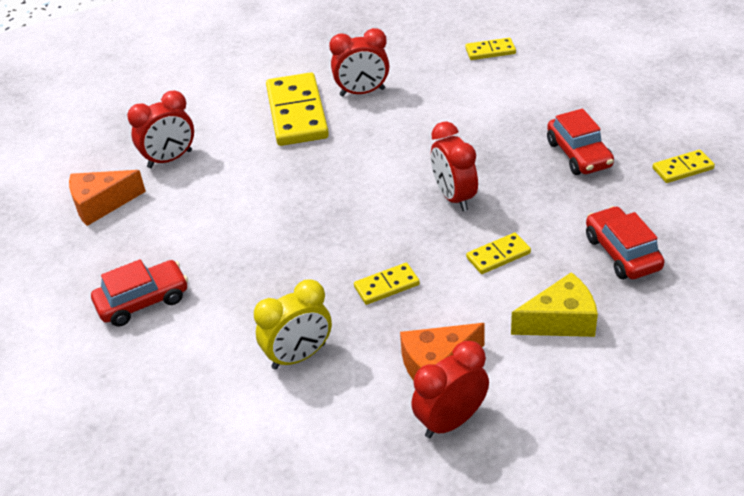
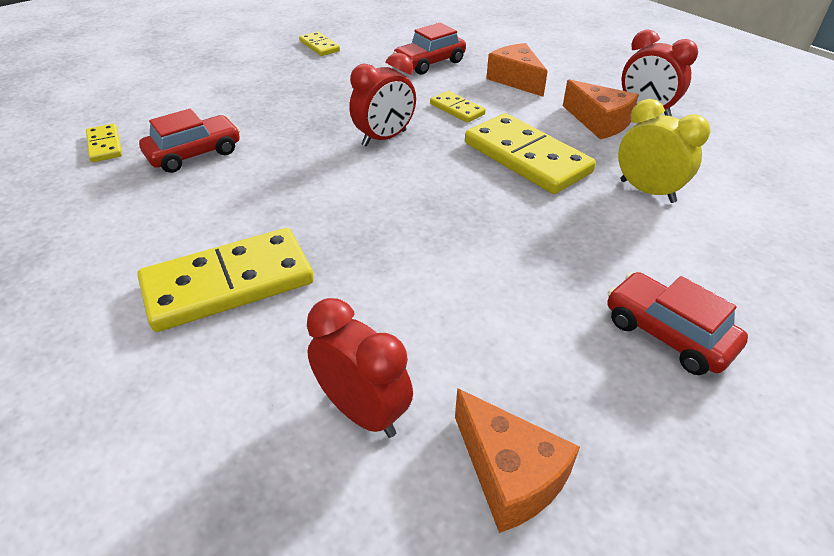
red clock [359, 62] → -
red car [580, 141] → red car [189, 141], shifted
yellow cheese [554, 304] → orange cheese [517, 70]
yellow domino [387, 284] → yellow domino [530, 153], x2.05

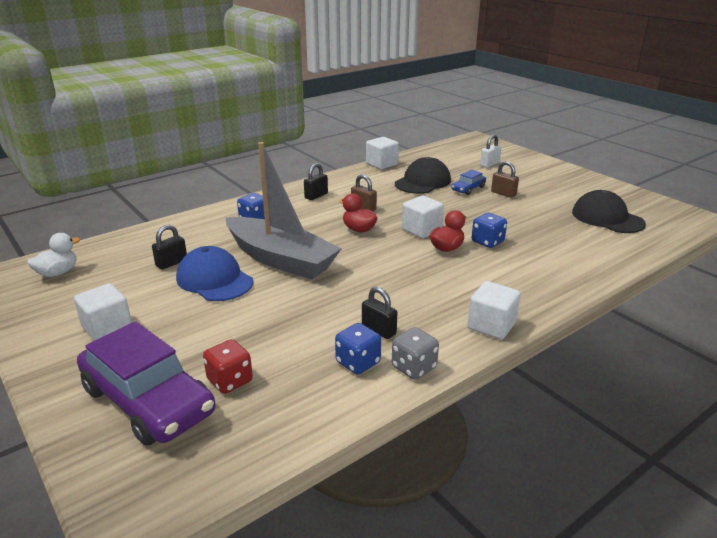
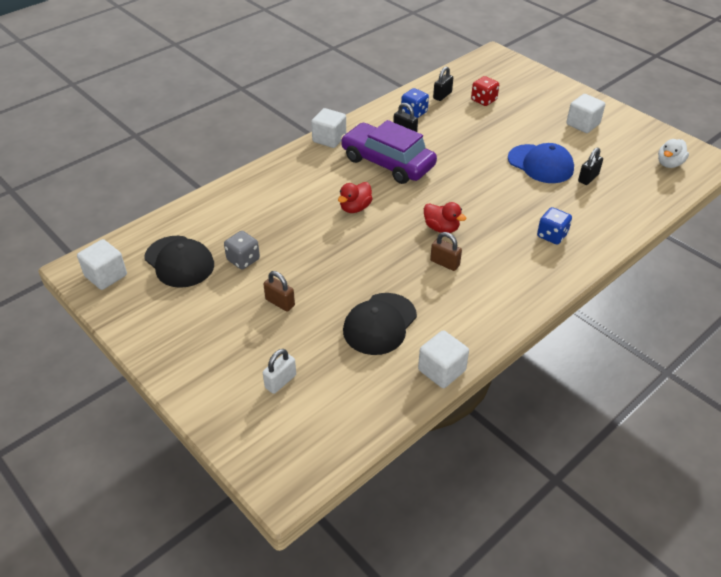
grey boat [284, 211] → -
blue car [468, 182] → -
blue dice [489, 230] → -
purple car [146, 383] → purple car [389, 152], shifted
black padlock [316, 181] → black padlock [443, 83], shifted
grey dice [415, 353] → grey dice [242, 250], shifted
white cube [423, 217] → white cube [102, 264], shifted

........

#### Task prompt:
Omit every picture while transcribing the records above exactly.

#### Finished task:
red clock [359, 62] → -
red car [580, 141] → red car [189, 141], shifted
yellow cheese [554, 304] → orange cheese [517, 70]
yellow domino [387, 284] → yellow domino [530, 153], x2.05

grey boat [284, 211] → -
blue car [468, 182] → -
blue dice [489, 230] → -
purple car [146, 383] → purple car [389, 152], shifted
black padlock [316, 181] → black padlock [443, 83], shifted
grey dice [415, 353] → grey dice [242, 250], shifted
white cube [423, 217] → white cube [102, 264], shifted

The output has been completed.